(Task material Opens)
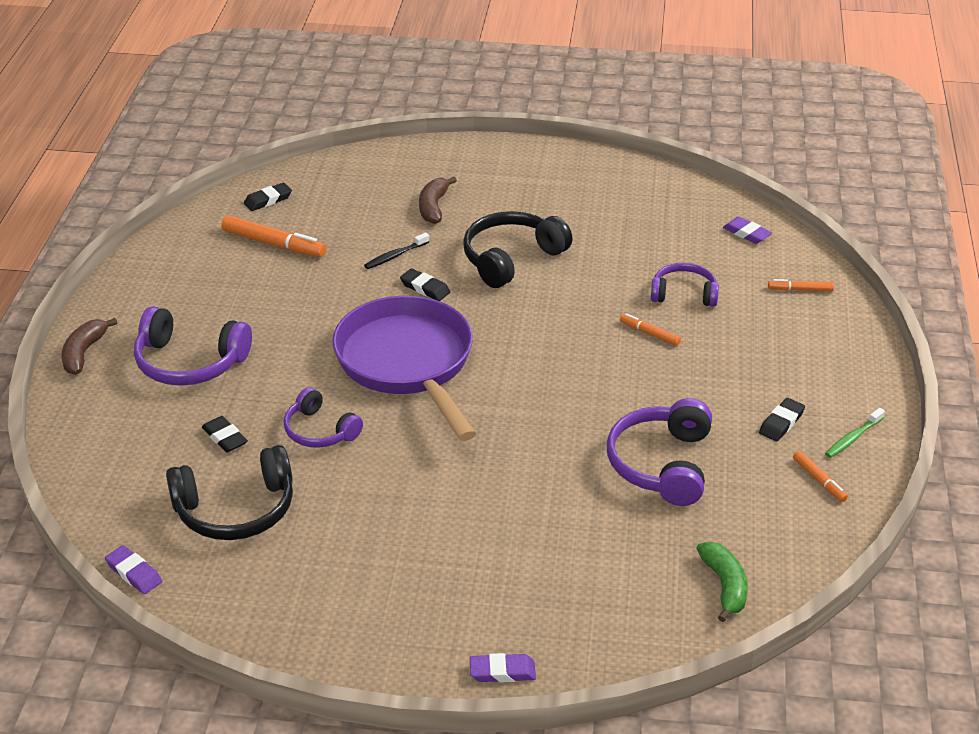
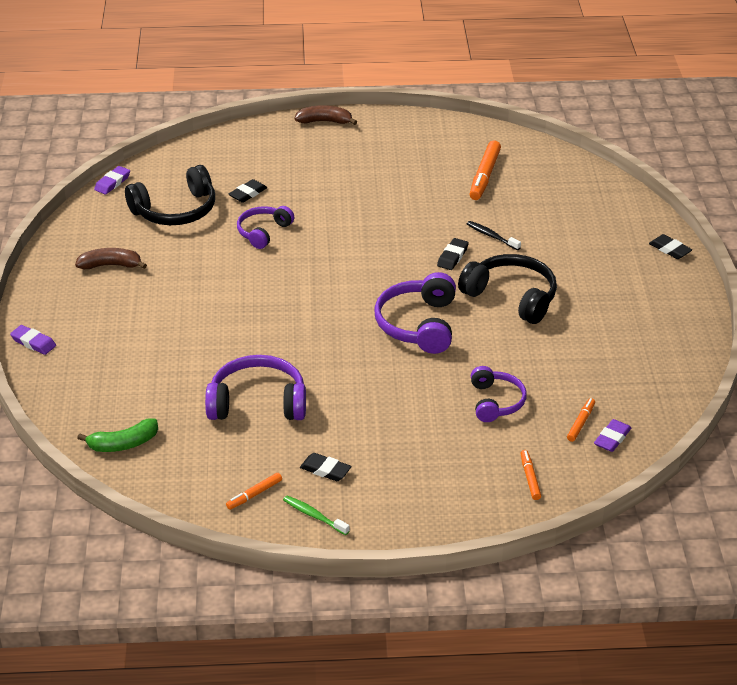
camera: 80 degrees right, 0 degrees up
(189, 362) = (326, 165): purple headphones -> purple headphones (418, 324)
(236, 510) = (175, 210): black headphones -> black headphones turned 90 degrees counterclockwise
(268, 200) = (544, 163): black eraser -> black eraser (670, 249)
(408, 363) = (351, 261): purple pan -> none
(433, 207) = (572, 246): brown banana -> brown banana (110, 265)
(502, 672) = (33, 342): purple eraser -> purple eraser turned 45 degrees counterclockwise
(649, 333) = (429, 385): orange marker -> orange marker (580, 423)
(Task material Closes)
Try it »
Your answer is the line containing "(433, 207) = (572, 246): brown" plus every line after it through the end of the entries, given again exactly and alone.

Task response »
(433, 207) = (572, 246): brown banana -> brown banana (110, 265)
(502, 672) = (33, 342): purple eraser -> purple eraser turned 45 degrees counterclockwise
(649, 333) = (429, 385): orange marker -> orange marker (580, 423)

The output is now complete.